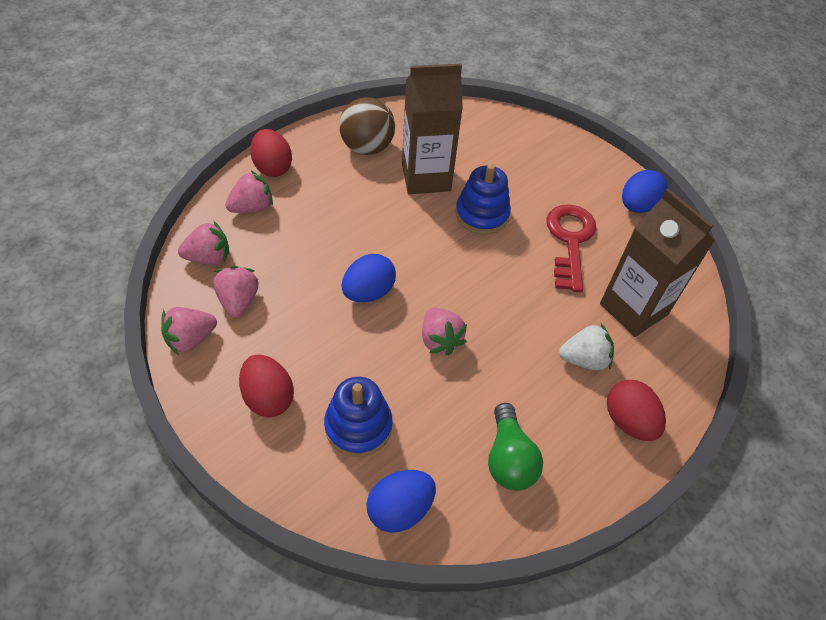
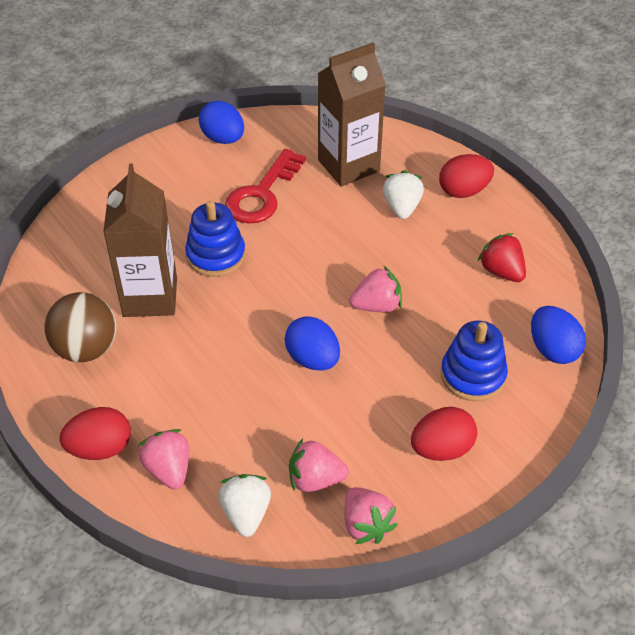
camera: 80 degrees left, 5 degrees down
(209, 257) = (246, 513): pink strawberry -> white strawberry
(509, 459) = (501, 271): green light bulb -> red strawberry
(570, 241) = (262, 194): red key -> red key turned 75 degrees counterclockwise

=== Work request ===
From the line holding "(509, 459) = (501, 271): green" down to the final line above, quote every line exactly and only those lines.

=== Expected answer ===
(509, 459) = (501, 271): green light bulb -> red strawberry
(570, 241) = (262, 194): red key -> red key turned 75 degrees counterclockwise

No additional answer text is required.